▸ WHAT THE TASK ASKS
Take the data below and copy exactly the lines starting at the one with "cyan rectangle: (111, 130)" and finishing at the one with "orange L-shape: (116, 59) -> (126, 46), moved", both included.

Start of DATA FOR THE TASK

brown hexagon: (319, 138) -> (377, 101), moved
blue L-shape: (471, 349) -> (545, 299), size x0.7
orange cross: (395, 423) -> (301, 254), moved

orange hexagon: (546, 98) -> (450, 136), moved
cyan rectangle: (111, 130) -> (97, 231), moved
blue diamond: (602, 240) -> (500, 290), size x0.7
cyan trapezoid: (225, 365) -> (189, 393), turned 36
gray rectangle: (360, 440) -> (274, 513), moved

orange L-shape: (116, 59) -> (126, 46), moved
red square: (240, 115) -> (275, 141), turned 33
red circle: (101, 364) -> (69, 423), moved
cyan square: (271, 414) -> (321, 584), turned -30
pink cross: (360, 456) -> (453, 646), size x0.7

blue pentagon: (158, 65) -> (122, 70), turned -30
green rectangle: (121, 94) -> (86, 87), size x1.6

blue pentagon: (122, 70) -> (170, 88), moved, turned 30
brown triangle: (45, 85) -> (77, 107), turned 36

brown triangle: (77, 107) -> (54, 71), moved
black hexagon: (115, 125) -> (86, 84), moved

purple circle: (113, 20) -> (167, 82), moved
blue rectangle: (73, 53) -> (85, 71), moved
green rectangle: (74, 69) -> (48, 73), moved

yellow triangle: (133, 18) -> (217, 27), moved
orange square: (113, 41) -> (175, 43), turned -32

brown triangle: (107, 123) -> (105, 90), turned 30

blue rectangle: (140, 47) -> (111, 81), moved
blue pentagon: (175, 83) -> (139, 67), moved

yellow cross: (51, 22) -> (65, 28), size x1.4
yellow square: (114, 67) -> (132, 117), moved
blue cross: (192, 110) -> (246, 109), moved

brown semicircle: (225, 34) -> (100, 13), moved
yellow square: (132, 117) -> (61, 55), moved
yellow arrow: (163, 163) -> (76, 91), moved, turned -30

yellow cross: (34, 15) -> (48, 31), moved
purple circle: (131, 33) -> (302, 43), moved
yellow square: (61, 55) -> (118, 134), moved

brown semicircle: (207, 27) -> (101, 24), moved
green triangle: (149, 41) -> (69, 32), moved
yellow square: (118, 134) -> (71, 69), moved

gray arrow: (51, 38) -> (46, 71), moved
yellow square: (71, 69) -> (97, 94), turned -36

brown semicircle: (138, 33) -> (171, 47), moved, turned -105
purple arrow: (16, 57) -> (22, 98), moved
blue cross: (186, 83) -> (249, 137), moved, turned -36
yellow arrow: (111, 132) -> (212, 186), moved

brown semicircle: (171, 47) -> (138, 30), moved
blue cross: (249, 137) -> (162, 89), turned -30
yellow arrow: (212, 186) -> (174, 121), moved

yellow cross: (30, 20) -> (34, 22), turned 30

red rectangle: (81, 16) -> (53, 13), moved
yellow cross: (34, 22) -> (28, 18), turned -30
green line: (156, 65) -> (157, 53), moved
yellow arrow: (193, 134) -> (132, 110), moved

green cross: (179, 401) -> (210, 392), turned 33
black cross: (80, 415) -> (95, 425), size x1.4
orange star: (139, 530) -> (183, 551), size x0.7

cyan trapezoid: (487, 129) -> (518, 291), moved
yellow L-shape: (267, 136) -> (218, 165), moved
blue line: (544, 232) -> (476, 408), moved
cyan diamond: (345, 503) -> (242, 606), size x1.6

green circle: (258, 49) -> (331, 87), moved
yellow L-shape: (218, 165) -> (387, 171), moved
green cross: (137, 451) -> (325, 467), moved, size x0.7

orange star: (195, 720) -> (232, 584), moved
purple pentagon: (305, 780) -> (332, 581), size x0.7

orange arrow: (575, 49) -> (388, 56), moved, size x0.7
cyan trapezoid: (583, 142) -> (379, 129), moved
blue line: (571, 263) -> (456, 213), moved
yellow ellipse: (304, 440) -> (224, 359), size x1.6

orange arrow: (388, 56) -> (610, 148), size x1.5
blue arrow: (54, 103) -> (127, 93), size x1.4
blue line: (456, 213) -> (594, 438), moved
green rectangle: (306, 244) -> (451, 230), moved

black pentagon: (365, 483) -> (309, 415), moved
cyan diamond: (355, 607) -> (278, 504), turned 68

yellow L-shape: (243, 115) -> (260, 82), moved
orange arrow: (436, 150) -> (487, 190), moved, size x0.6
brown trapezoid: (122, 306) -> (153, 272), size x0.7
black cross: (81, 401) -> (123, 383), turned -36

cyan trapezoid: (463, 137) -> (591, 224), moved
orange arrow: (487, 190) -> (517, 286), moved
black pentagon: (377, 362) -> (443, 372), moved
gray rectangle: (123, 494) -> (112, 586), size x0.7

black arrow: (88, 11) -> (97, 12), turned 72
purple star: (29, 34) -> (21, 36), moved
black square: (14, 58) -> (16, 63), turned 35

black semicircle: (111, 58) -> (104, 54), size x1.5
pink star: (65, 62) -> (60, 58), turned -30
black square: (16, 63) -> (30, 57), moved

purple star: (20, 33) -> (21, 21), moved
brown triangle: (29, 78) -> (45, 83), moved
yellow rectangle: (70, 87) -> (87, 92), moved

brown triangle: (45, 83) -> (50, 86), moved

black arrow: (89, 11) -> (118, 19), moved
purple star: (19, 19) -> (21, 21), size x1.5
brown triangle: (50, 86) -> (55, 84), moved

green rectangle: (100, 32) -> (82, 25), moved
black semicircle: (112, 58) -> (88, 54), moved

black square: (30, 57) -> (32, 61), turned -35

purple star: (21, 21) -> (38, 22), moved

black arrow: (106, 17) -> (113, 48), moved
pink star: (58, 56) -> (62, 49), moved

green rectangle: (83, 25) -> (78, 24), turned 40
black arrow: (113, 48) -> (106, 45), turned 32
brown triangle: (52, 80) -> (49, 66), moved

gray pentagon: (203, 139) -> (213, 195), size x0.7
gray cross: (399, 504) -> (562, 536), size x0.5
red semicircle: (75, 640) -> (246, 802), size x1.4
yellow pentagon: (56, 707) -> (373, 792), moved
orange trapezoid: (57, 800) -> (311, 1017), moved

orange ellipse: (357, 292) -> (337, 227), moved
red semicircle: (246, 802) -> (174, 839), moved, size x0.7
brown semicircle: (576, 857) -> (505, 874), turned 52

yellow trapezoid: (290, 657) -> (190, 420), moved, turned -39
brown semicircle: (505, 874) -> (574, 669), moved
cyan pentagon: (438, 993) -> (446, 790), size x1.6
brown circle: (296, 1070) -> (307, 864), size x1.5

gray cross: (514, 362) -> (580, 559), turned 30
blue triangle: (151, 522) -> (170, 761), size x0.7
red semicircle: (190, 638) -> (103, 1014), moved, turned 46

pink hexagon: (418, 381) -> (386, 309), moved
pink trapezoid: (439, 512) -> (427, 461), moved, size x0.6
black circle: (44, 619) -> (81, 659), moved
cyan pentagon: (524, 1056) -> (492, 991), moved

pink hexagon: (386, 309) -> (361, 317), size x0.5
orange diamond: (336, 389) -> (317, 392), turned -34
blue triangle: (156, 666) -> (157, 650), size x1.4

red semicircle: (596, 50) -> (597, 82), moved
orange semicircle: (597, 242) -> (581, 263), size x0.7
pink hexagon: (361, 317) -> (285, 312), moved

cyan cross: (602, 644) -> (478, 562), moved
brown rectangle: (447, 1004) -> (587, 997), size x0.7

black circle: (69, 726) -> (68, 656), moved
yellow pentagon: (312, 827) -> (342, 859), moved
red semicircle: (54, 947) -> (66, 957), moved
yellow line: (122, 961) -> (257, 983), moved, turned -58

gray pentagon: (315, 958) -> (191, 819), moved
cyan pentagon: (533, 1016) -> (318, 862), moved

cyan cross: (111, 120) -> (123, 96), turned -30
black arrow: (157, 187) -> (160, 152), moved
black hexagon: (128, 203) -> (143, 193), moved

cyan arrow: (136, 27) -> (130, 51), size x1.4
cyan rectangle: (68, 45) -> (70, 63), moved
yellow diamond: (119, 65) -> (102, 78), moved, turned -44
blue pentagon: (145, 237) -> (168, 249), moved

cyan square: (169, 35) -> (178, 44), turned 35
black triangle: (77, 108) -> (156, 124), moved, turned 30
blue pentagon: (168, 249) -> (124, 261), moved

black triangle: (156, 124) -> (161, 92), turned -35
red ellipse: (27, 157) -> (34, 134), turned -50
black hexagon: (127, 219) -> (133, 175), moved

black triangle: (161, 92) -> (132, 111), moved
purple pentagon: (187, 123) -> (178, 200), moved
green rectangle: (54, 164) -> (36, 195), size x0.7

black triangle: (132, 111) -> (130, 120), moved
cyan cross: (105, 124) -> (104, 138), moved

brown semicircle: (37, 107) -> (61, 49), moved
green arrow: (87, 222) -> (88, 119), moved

End of DATA FOR THE TASK

▸ EXERCISE RESPONSE
cyan rectangle: (111, 130) -> (97, 231), moved
blue diamond: (602, 240) -> (500, 290), size x0.7
cyan trapezoid: (225, 365) -> (189, 393), turned 36
gray rectangle: (360, 440) -> (274, 513), moved

orange L-shape: (116, 59) -> (126, 46), moved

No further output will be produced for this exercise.